* _What needs to be done_: Among the entries below, find the lines with the word "brown" and copy them.

* _Records for this task_:
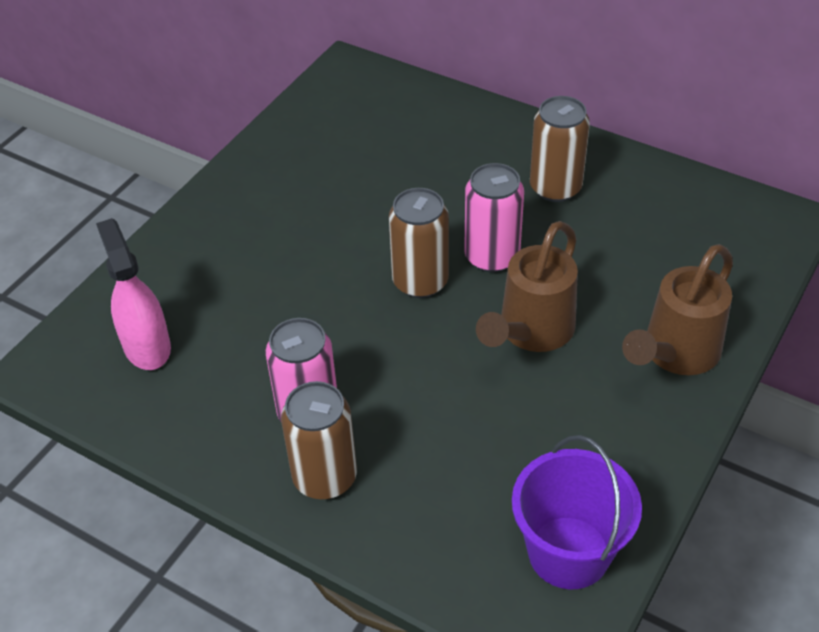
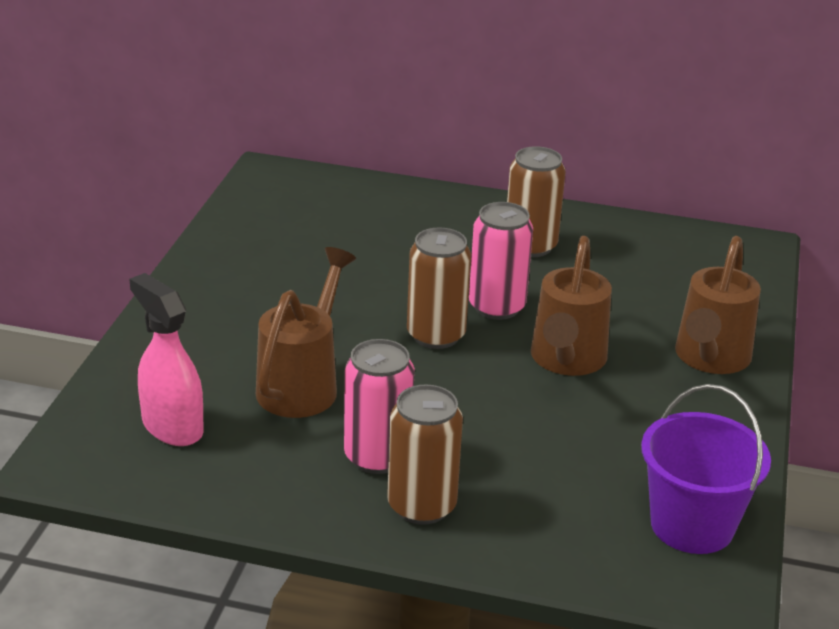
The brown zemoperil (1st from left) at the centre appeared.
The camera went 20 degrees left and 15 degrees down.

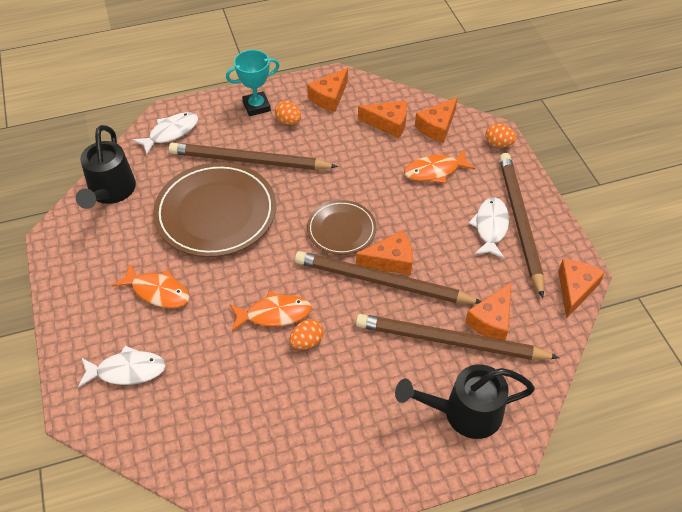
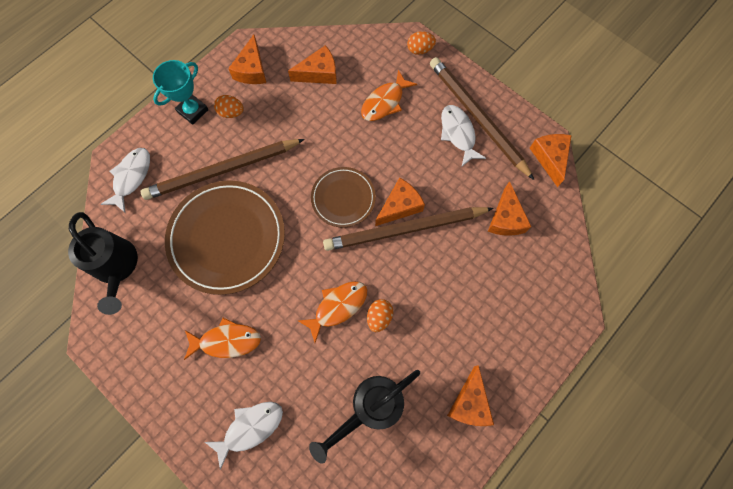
The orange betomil (4th from left) moved from the top centre to the bottom centre.
The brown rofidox (3rd from left) at the middle right disappeared.
The black zemoperil (2nd from left) moved from the bottom right to the bottom centre.
The camera went 30 degrees left and 20 degrees up.

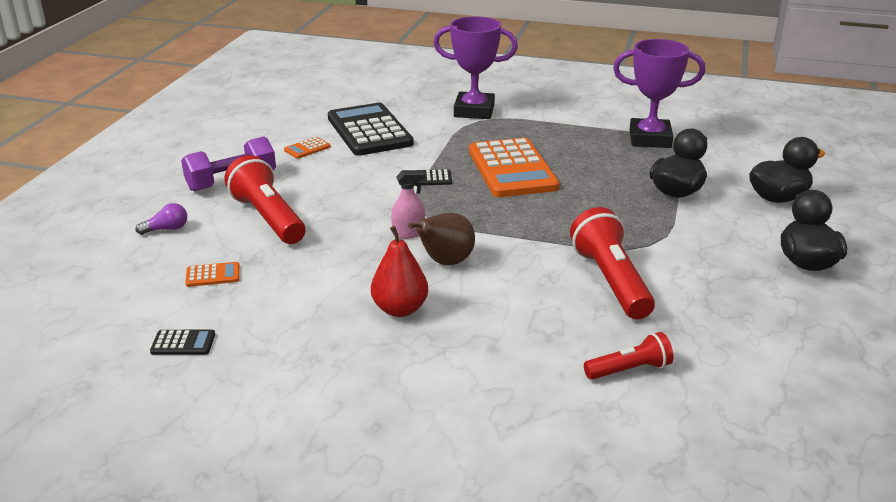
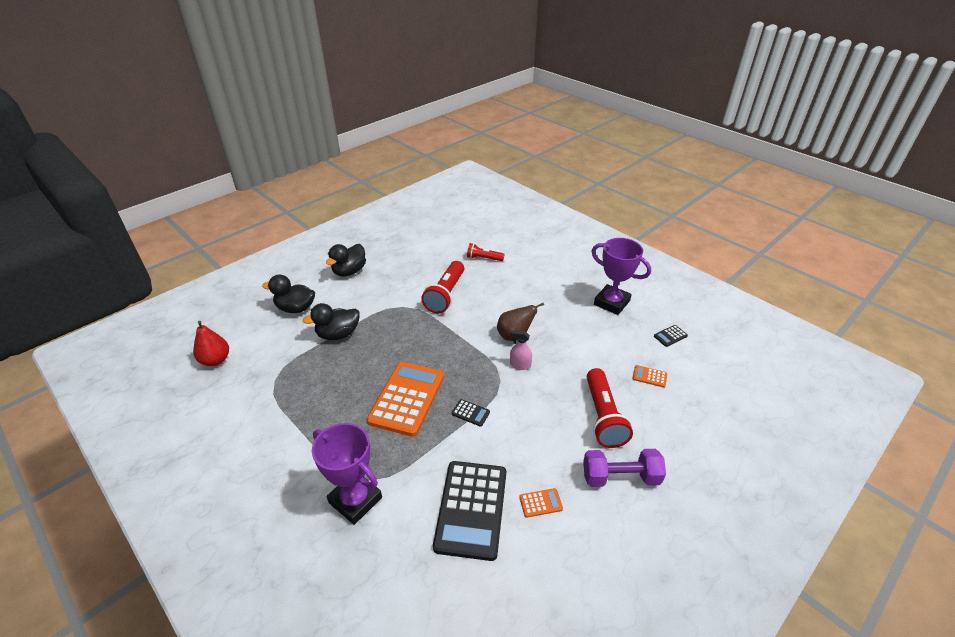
The purple kadaromun (2nd from left) moved from the top right to the centre.
The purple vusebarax at the middle left disappeared.
The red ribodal moved from the centre to the middle left.
The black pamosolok (1st from left in the first image) at the bottom left turned 60 degrees counterclockwise.
The camera went 150 degrees left and 10 degrees up.

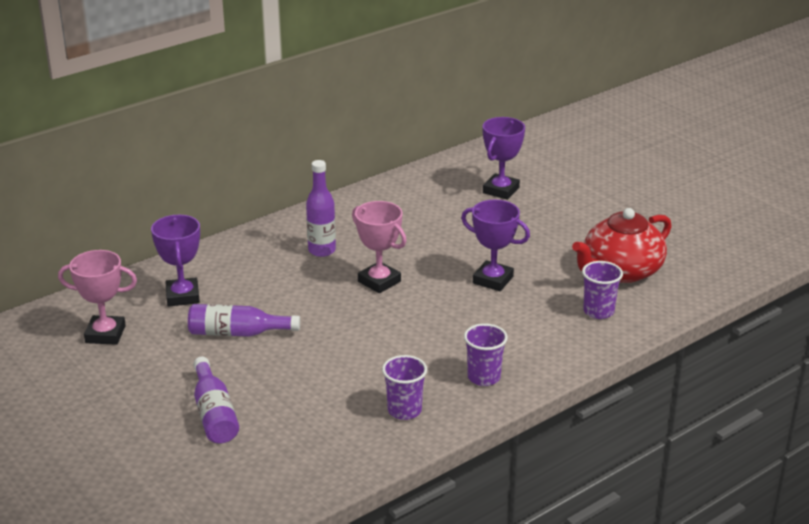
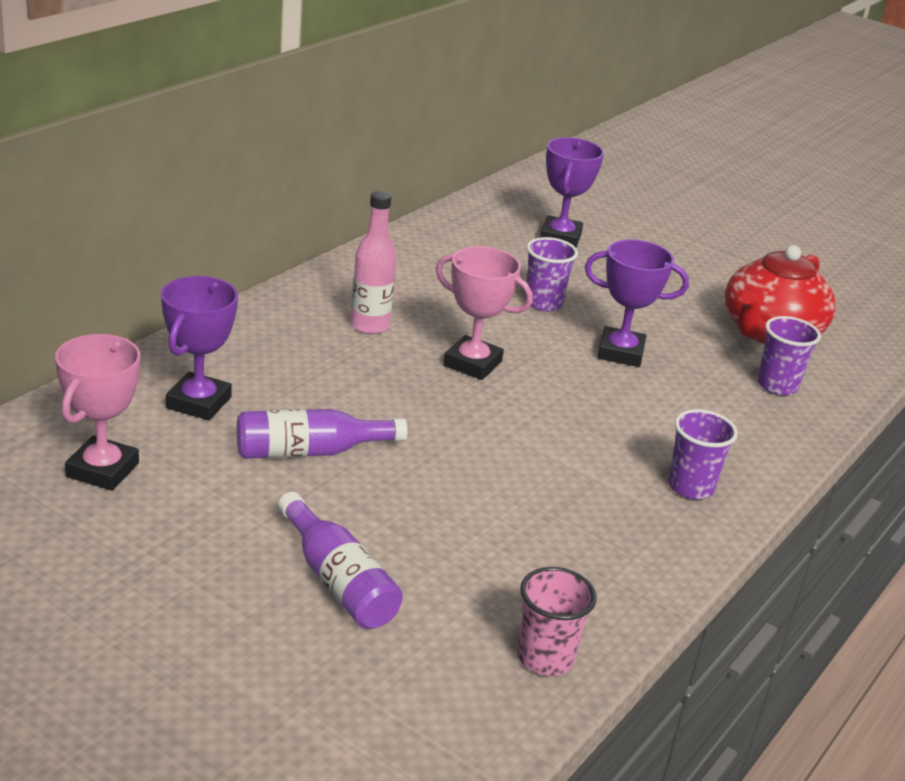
The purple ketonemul (3rd from left) at the centre became the pink ketonemul at the centre.
The purple kadaromun (1st from left) at the middle left turned 45 degrees clockwise.
The pink kadaromun (1st from left) at the middle left turned 60 degrees counterclockwise.
The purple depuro (1st from left) moved from the bottom centre to the centre.
The pink depuro at the bottom centre appeared.
The camera went 20 degrees left and 0 degrees up.

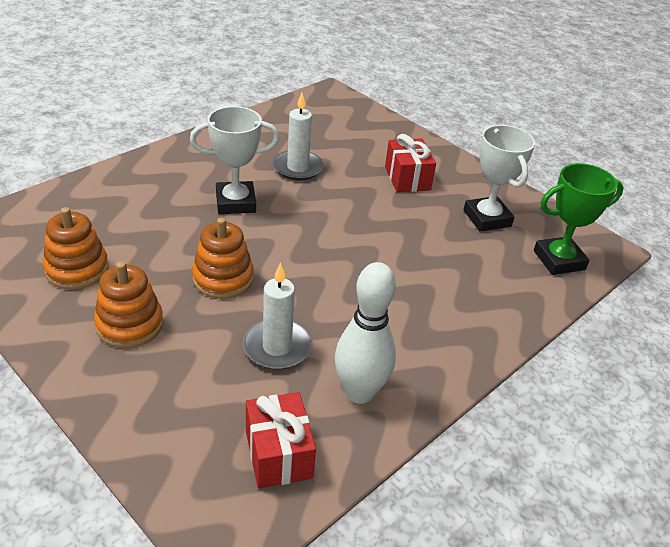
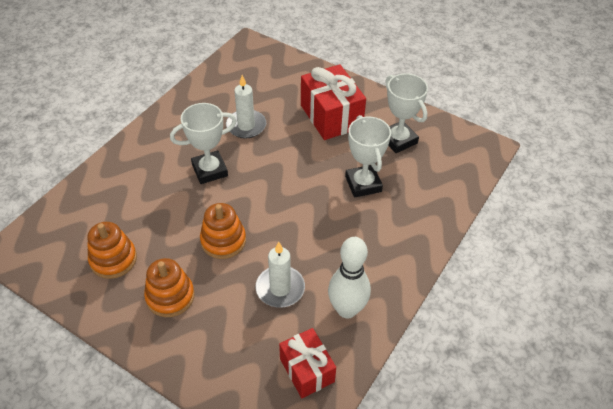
The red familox (2nd from left) at the top centre changed to 1.56 times the size.
The green kadaromun at the middle right disappeared.
The white kadaromun (2nd from left) at the centre appeared.
The camera went 10 degrees left and 10 degrees up.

* _Output for this task_:
The brown zemoperil (1st from left) at the centre appeared.
The brown rofidox (3rd from left) at the middle right disappeared.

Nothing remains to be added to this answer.